(Object state comparisons)

-*-*-

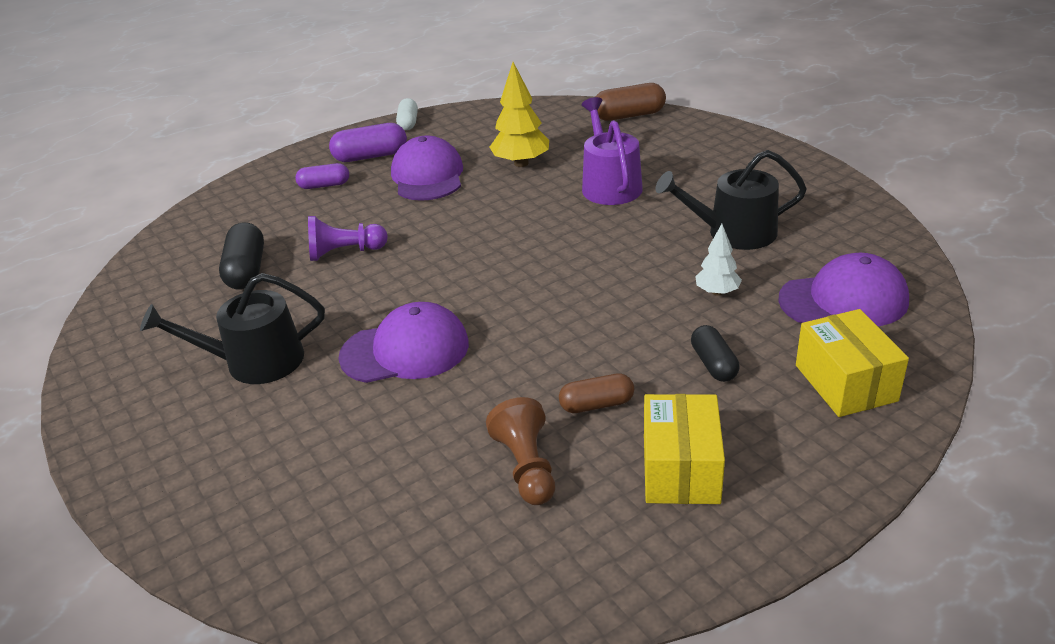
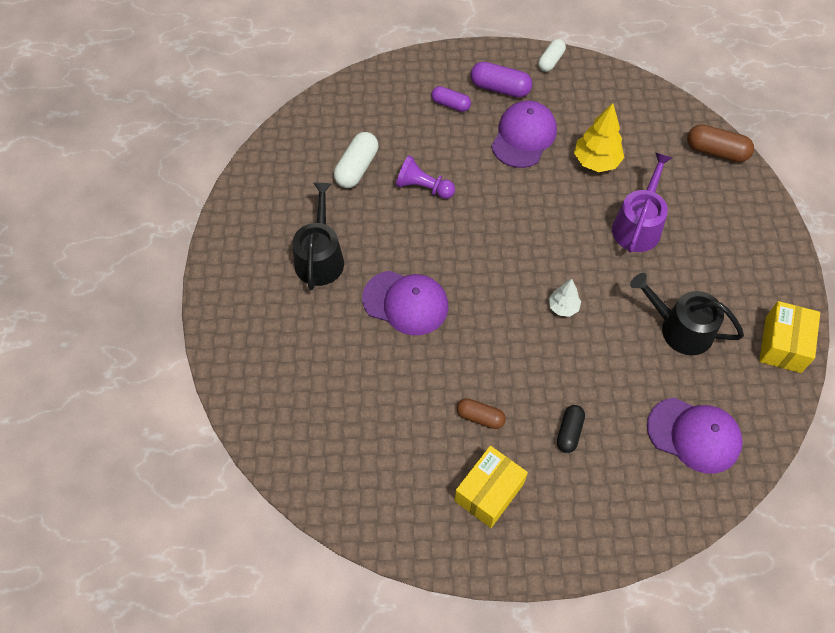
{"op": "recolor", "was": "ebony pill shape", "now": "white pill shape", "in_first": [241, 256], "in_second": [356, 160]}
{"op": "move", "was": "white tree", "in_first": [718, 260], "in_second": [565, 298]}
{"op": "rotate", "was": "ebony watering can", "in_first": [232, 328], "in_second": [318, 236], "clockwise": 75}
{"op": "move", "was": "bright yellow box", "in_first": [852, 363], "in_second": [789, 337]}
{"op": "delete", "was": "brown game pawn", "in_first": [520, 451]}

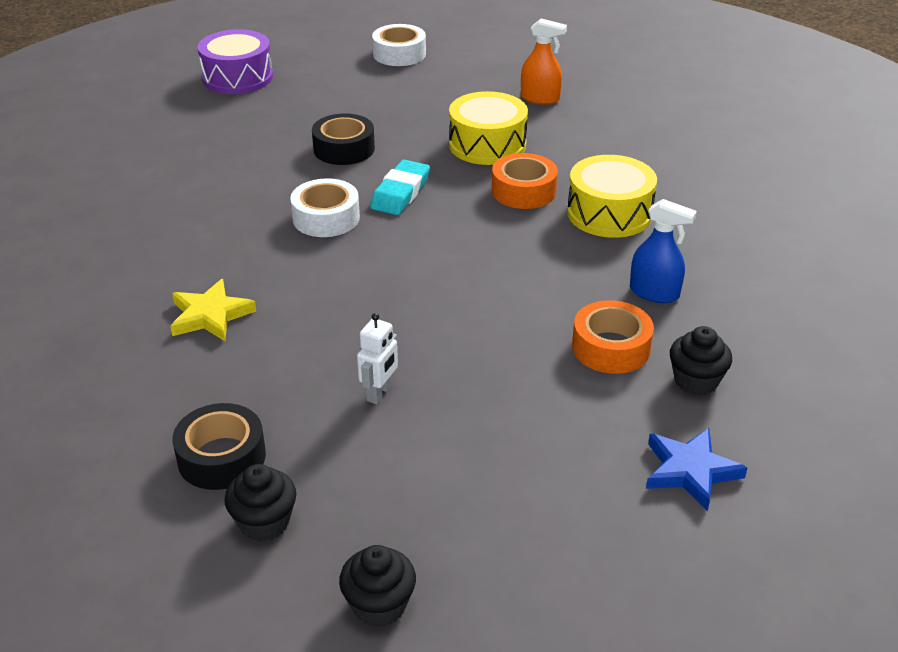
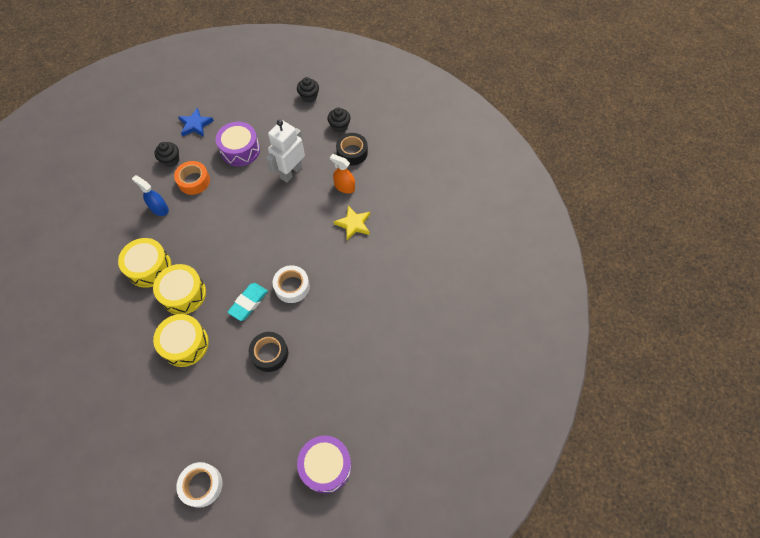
{"op": "move", "was": "orange-coloured spray cleaner", "in_first": [544, 61], "in_second": [342, 174]}
{"op": "replace", "was": "orange-coloured sticky tape", "now": "bright yellow snare drum", "in_first": [525, 181], "in_second": [179, 289]}
{"op": "resize", "was": "white robot figure", "in_first": [377, 358], "in_second": [285, 151], "ratio": 1.97}
{"op": "insert", "now": "purple snare drum", "in_second": [238, 144]}

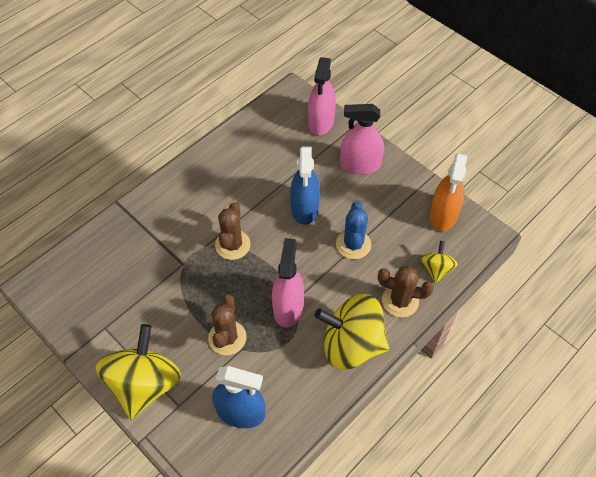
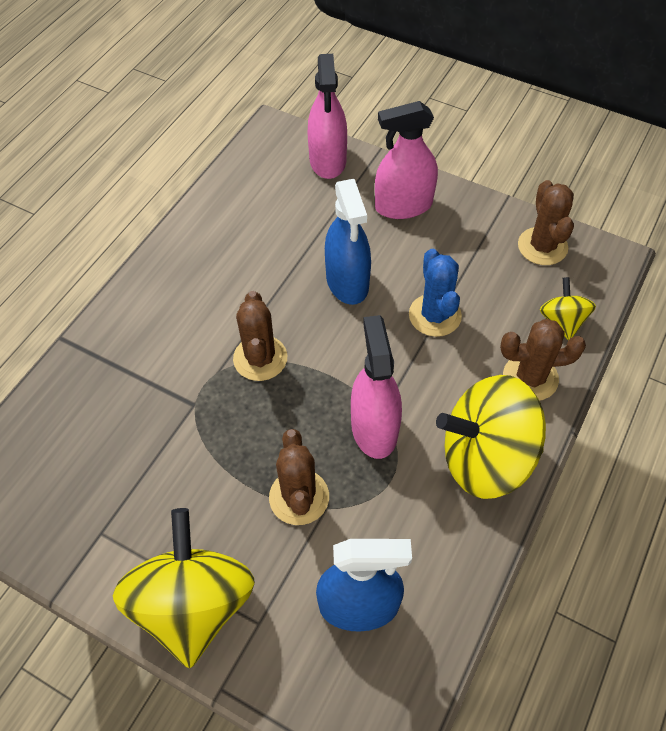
{"op": "replace", "was": "orange-coloured spray cleaner", "now": "brown saguaro cactus", "in_first": [448, 192], "in_second": [546, 222]}

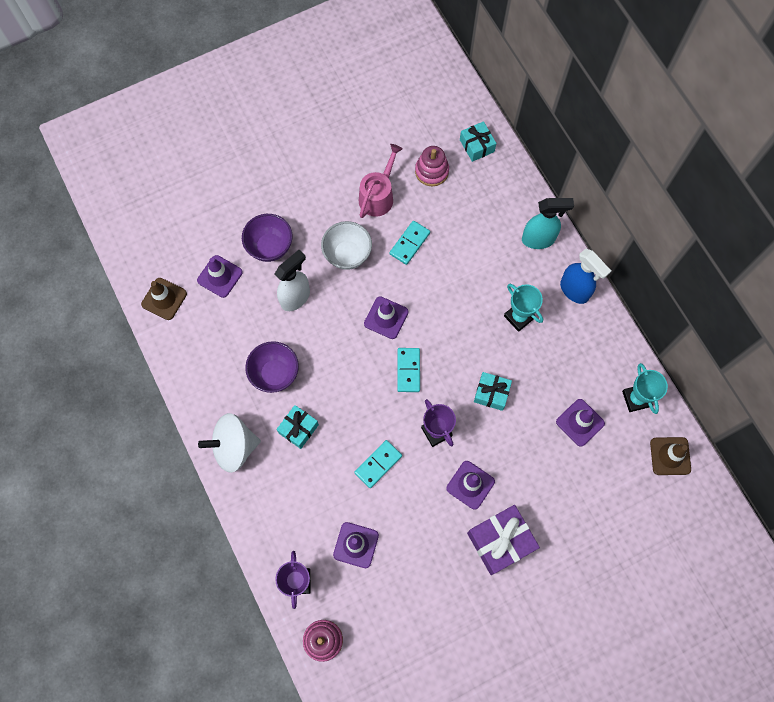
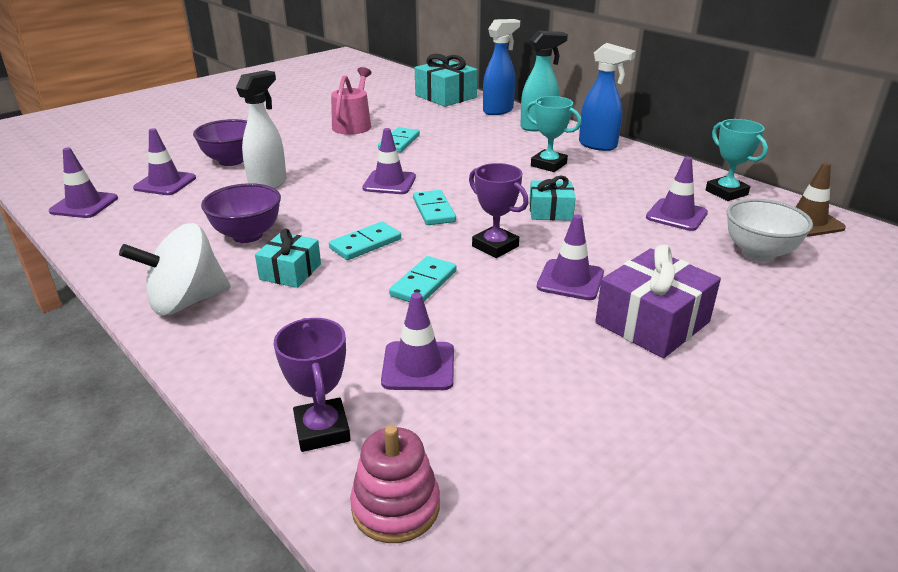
{"op": "resize", "was": "teal gift", "in_first": [478, 141], "in_second": [446, 80], "ratio": 1.63}
{"op": "delete", "was": "rose-pink stacking toy", "in_first": [432, 166]}
{"op": "move", "was": "white bowl", "in_first": [346, 245], "in_second": [770, 230]}
{"op": "recolor", "was": "brown safety cone", "now": "purple safety cone", "in_first": [164, 299], "in_second": [83, 183]}
{"op": "insert", "now": "royal blue spray cleaner", "in_second": [501, 67]}
{"op": "insert", "now": "teal domino tile", "in_second": [365, 241]}

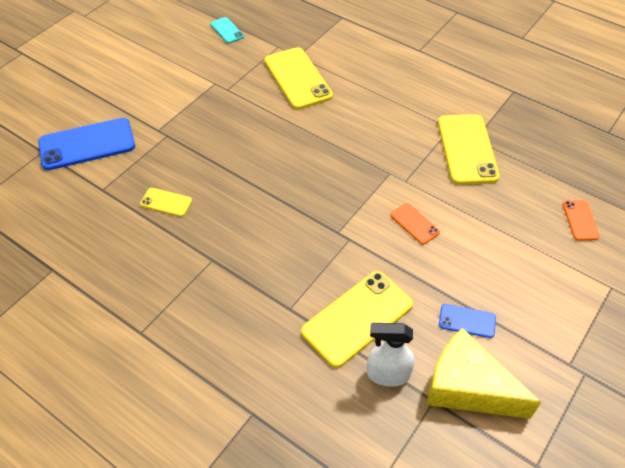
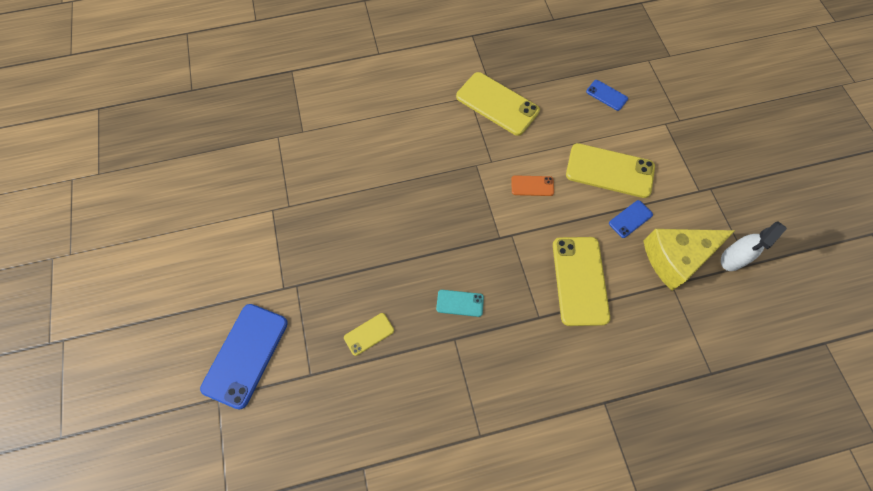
{"op": "move", "was": "teal smartphone", "in_first": [227, 30], "in_second": [460, 303]}
{"op": "move", "was": "bright yellow smartphone", "in_first": [298, 78], "in_second": [610, 170]}
{"op": "recolor", "was": "orange-coloured smartphone", "now": "royal blue smartphone", "in_first": [581, 220], "in_second": [607, 95]}
{"op": "move", "was": "white spray cleaner", "in_first": [391, 355], "in_second": [754, 246]}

-*-*-

◆ What is expected
An exact copy of the records is required. Pictures do not belong in it.

◆ Reply
{"op": "recolor", "was": "ebony pill shape", "now": "white pill shape", "in_first": [241, 256], "in_second": [356, 160]}
{"op": "move", "was": "white tree", "in_first": [718, 260], "in_second": [565, 298]}
{"op": "rotate", "was": "ebony watering can", "in_first": [232, 328], "in_second": [318, 236], "clockwise": 75}
{"op": "move", "was": "bright yellow box", "in_first": [852, 363], "in_second": [789, 337]}
{"op": "delete", "was": "brown game pawn", "in_first": [520, 451]}

{"op": "move", "was": "orange-coloured spray cleaner", "in_first": [544, 61], "in_second": [342, 174]}
{"op": "replace", "was": "orange-coloured sticky tape", "now": "bright yellow snare drum", "in_first": [525, 181], "in_second": [179, 289]}
{"op": "resize", "was": "white robot figure", "in_first": [377, 358], "in_second": [285, 151], "ratio": 1.97}
{"op": "insert", "now": "purple snare drum", "in_second": [238, 144]}

{"op": "replace", "was": "orange-coloured spray cleaner", "now": "brown saguaro cactus", "in_first": [448, 192], "in_second": [546, 222]}

{"op": "resize", "was": "teal gift", "in_first": [478, 141], "in_second": [446, 80], "ratio": 1.63}
{"op": "delete", "was": "rose-pink stacking toy", "in_first": [432, 166]}
{"op": "move", "was": "white bowl", "in_first": [346, 245], "in_second": [770, 230]}
{"op": "recolor", "was": "brown safety cone", "now": "purple safety cone", "in_first": [164, 299], "in_second": [83, 183]}
{"op": "insert", "now": "royal blue spray cleaner", "in_second": [501, 67]}
{"op": "insert", "now": "teal domino tile", "in_second": [365, 241]}

{"op": "move", "was": "teal smartphone", "in_first": [227, 30], "in_second": [460, 303]}
{"op": "move", "was": "bright yellow smartphone", "in_first": [298, 78], "in_second": [610, 170]}
{"op": "recolor", "was": "orange-coloured smartphone", "now": "royal blue smartphone", "in_first": [581, 220], "in_second": [607, 95]}
{"op": "move", "was": "white spray cleaner", "in_first": [391, 355], "in_second": [754, 246]}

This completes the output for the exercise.